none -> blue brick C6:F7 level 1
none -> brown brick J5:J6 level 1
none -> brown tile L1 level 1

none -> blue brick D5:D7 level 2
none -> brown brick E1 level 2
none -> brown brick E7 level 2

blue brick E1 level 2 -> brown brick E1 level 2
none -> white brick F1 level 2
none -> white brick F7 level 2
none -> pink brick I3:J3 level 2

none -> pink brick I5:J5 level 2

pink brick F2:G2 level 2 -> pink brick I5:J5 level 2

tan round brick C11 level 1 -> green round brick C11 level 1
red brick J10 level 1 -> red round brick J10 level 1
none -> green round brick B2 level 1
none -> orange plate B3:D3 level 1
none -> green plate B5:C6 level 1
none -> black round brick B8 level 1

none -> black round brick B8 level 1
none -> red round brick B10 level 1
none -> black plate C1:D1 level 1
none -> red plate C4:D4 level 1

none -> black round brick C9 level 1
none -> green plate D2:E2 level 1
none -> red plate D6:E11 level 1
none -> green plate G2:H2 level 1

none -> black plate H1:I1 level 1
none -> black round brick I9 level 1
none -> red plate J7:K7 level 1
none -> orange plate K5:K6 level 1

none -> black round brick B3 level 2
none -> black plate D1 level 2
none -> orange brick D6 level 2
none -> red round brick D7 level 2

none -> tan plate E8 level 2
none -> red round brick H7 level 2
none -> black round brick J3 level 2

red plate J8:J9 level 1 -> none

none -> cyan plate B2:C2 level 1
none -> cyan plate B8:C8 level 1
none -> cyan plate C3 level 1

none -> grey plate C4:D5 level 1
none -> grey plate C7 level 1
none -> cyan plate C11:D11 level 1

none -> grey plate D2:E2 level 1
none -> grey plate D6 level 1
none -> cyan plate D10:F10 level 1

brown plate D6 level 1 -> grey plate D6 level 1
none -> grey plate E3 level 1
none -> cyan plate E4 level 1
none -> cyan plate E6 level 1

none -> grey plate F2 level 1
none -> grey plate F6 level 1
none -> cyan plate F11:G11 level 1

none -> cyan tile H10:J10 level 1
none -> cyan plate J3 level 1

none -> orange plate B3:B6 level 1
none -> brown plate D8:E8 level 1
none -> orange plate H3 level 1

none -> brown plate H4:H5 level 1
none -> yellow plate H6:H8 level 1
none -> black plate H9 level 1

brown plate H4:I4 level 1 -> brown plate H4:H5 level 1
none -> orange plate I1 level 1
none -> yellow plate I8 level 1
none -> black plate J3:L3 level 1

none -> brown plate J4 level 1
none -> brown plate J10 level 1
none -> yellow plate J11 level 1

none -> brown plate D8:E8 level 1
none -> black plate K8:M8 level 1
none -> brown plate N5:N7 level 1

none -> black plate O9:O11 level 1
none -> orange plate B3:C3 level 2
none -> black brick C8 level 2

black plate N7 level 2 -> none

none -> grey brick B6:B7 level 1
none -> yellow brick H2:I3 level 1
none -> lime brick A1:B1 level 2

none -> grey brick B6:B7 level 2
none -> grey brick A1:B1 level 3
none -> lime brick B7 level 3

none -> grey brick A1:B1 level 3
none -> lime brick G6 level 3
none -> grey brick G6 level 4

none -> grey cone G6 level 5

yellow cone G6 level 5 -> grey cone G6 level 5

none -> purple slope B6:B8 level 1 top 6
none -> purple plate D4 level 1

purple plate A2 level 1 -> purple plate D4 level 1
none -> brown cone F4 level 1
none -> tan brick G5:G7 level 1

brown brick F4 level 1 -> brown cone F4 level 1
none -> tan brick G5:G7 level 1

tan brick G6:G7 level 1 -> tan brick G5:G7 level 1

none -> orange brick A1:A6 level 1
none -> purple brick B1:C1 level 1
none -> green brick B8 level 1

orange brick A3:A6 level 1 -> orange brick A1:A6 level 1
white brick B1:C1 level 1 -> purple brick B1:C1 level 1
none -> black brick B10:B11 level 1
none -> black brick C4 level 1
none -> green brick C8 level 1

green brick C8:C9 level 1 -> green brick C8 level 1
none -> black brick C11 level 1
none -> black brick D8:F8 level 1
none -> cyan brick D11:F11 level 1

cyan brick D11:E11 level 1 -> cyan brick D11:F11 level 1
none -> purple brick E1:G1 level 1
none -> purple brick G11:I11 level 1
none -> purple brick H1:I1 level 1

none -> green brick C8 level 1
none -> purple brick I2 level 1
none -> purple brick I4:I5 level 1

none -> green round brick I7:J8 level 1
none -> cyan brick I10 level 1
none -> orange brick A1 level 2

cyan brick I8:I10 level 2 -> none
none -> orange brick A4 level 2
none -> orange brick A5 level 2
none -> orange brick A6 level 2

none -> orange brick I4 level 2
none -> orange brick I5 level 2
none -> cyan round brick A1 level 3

**EXERCISE INSTRUCTIONS:** Only the lines from the one containing "none -> green round brick I7:J8 level 1" through the final line of the records above should be printed, exactly as they stand.

**FINISHED EXERCISE:**
none -> green round brick I7:J8 level 1
none -> cyan brick I10 level 1
none -> orange brick A1 level 2

cyan brick I8:I10 level 2 -> none
none -> orange brick A4 level 2
none -> orange brick A5 level 2
none -> orange brick A6 level 2

none -> orange brick I4 level 2
none -> orange brick I5 level 2
none -> cyan round brick A1 level 3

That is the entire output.